### TASK REQUIREMENTS
Please filter the listing below and copy out the lines that hold "shifted".

### GIVEN INFORMATION

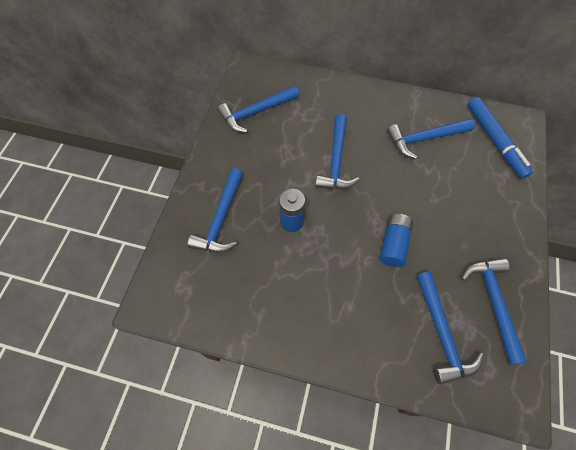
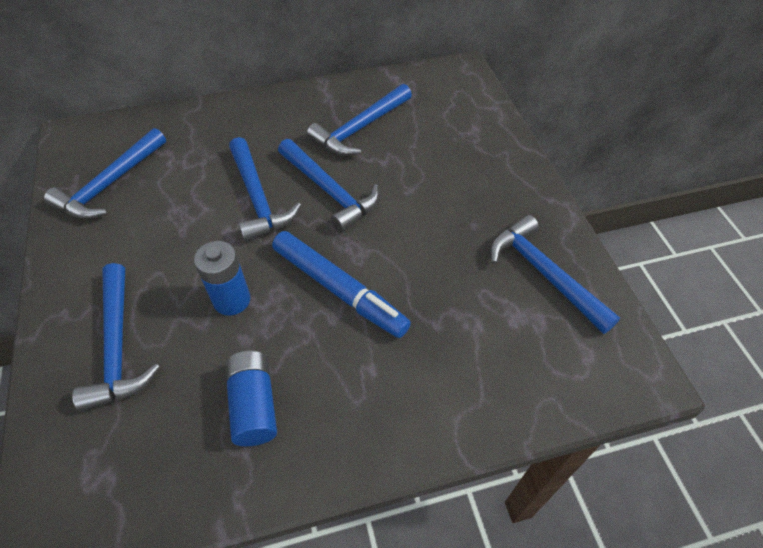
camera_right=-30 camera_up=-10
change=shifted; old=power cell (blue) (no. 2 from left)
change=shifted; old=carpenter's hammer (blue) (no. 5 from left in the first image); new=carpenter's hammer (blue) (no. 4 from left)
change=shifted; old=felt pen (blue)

### OUTPUT
change=shifted; old=power cell (blue) (no. 2 from left)
change=shifted; old=carpenter's hammer (blue) (no. 5 from left in the first image); new=carpenter's hammer (blue) (no. 4 from left)
change=shifted; old=felt pen (blue)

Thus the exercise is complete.